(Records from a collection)
________
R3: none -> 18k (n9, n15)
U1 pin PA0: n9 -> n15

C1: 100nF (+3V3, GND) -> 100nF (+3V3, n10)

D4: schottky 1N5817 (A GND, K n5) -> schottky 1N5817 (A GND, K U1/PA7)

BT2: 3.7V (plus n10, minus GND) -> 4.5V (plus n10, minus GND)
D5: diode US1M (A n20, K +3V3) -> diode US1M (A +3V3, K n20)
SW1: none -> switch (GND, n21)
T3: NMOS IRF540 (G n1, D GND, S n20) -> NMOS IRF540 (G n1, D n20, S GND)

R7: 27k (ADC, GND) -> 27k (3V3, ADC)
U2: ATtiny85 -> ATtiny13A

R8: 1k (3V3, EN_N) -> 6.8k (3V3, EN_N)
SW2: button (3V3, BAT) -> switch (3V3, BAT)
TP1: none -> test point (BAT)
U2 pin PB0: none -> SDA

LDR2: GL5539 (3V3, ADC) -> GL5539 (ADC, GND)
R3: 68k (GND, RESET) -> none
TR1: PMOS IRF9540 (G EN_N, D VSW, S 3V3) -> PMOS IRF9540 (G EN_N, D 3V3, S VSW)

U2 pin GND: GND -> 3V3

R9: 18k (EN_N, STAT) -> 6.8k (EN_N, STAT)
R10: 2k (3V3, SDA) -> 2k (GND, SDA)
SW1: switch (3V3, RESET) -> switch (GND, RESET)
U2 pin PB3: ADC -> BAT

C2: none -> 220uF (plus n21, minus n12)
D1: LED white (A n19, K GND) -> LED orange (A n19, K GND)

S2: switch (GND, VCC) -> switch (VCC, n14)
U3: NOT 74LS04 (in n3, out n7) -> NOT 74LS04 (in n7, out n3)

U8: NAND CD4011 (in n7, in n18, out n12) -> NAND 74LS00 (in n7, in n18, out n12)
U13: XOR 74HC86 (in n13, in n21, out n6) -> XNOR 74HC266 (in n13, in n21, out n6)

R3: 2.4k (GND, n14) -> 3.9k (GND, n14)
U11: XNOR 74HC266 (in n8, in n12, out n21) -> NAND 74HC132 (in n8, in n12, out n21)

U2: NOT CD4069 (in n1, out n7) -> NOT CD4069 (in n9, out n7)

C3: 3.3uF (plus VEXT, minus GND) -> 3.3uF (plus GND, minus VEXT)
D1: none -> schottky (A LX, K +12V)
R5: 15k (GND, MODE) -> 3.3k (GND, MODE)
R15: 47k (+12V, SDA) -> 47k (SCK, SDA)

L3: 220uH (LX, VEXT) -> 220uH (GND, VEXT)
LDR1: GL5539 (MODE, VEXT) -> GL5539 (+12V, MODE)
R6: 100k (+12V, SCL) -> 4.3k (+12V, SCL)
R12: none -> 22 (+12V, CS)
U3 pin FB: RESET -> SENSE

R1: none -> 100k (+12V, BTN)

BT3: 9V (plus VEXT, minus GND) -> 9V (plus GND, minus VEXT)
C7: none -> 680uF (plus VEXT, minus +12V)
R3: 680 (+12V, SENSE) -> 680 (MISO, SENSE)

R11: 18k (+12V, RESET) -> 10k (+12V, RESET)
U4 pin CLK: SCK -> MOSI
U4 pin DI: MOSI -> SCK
________
**Description of the task**
Each line of the data must come back exactly as written.

**Reply to the task**
R3: none -> 18k (n9, n15)
U1 pin PA0: n9 -> n15

C1: 100nF (+3V3, GND) -> 100nF (+3V3, n10)

D4: schottky 1N5817 (A GND, K n5) -> schottky 1N5817 (A GND, K U1/PA7)

BT2: 3.7V (plus n10, minus GND) -> 4.5V (plus n10, minus GND)
D5: diode US1M (A n20, K +3V3) -> diode US1M (A +3V3, K n20)
SW1: none -> switch (GND, n21)
T3: NMOS IRF540 (G n1, D GND, S n20) -> NMOS IRF540 (G n1, D n20, S GND)

R7: 27k (ADC, GND) -> 27k (3V3, ADC)
U2: ATtiny85 -> ATtiny13A

R8: 1k (3V3, EN_N) -> 6.8k (3V3, EN_N)
SW2: button (3V3, BAT) -> switch (3V3, BAT)
TP1: none -> test point (BAT)
U2 pin PB0: none -> SDA

LDR2: GL5539 (3V3, ADC) -> GL5539 (ADC, GND)
R3: 68k (GND, RESET) -> none
TR1: PMOS IRF9540 (G EN_N, D VSW, S 3V3) -> PMOS IRF9540 (G EN_N, D 3V3, S VSW)

U2 pin GND: GND -> 3V3

R9: 18k (EN_N, STAT) -> 6.8k (EN_N, STAT)
R10: 2k (3V3, SDA) -> 2k (GND, SDA)
SW1: switch (3V3, RESET) -> switch (GND, RESET)
U2 pin PB3: ADC -> BAT

C2: none -> 220uF (plus n21, minus n12)
D1: LED white (A n19, K GND) -> LED orange (A n19, K GND)

S2: switch (GND, VCC) -> switch (VCC, n14)
U3: NOT 74LS04 (in n3, out n7) -> NOT 74LS04 (in n7, out n3)

U8: NAND CD4011 (in n7, in n18, out n12) -> NAND 74LS00 (in n7, in n18, out n12)
U13: XOR 74HC86 (in n13, in n21, out n6) -> XNOR 74HC266 (in n13, in n21, out n6)

R3: 2.4k (GND, n14) -> 3.9k (GND, n14)
U11: XNOR 74HC266 (in n8, in n12, out n21) -> NAND 74HC132 (in n8, in n12, out n21)

U2: NOT CD4069 (in n1, out n7) -> NOT CD4069 (in n9, out n7)

C3: 3.3uF (plus VEXT, minus GND) -> 3.3uF (plus GND, minus VEXT)
D1: none -> schottky (A LX, K +12V)
R5: 15k (GND, MODE) -> 3.3k (GND, MODE)
R15: 47k (+12V, SDA) -> 47k (SCK, SDA)

L3: 220uH (LX, VEXT) -> 220uH (GND, VEXT)
LDR1: GL5539 (MODE, VEXT) -> GL5539 (+12V, MODE)
R6: 100k (+12V, SCL) -> 4.3k (+12V, SCL)
R12: none -> 22 (+12V, CS)
U3 pin FB: RESET -> SENSE

R1: none -> 100k (+12V, BTN)

BT3: 9V (plus VEXT, minus GND) -> 9V (plus GND, minus VEXT)
C7: none -> 680uF (plus VEXT, minus +12V)
R3: 680 (+12V, SENSE) -> 680 (MISO, SENSE)

R11: 18k (+12V, RESET) -> 10k (+12V, RESET)
U4 pin CLK: SCK -> MOSI
U4 pin DI: MOSI -> SCK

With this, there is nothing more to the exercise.